**Records for the exercise:**
········

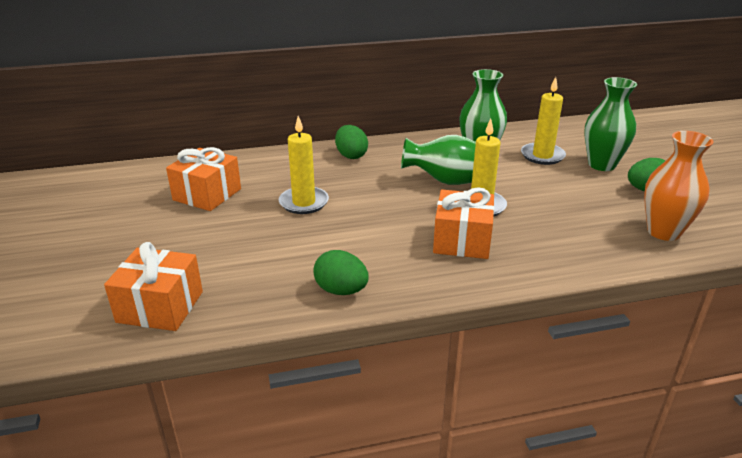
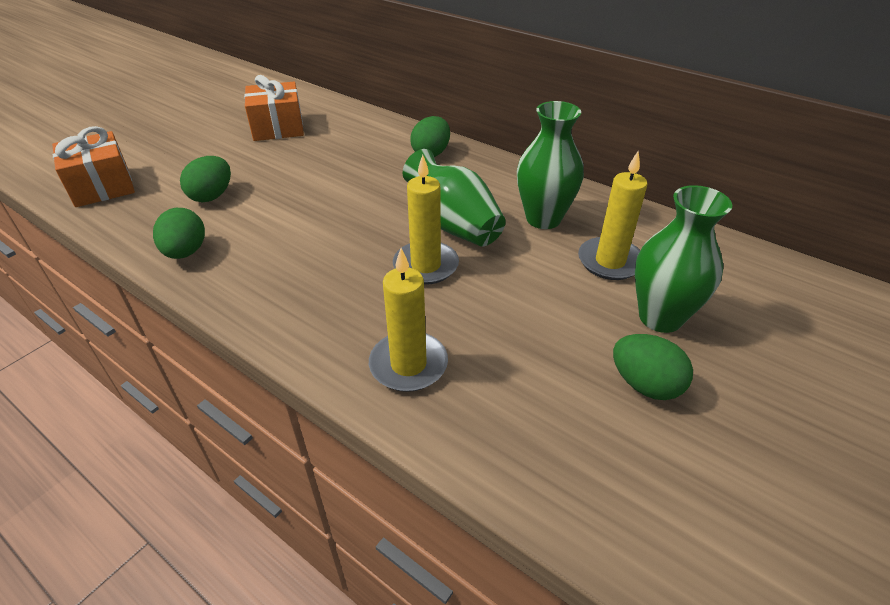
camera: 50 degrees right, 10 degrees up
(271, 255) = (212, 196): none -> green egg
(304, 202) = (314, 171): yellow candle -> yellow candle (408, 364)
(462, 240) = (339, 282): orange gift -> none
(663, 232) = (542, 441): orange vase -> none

········

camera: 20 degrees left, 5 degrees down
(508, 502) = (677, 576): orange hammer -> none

········

**Activity:**
Every line from the line containing "(462, 240) = (339, 282): orange gift -> none" through the line containing "(663, 232) = (542, 441): orange vase -> none" in the records above must be retyped exactly. Leave out the rest.

**Response area:**
(462, 240) = (339, 282): orange gift -> none
(663, 232) = (542, 441): orange vase -> none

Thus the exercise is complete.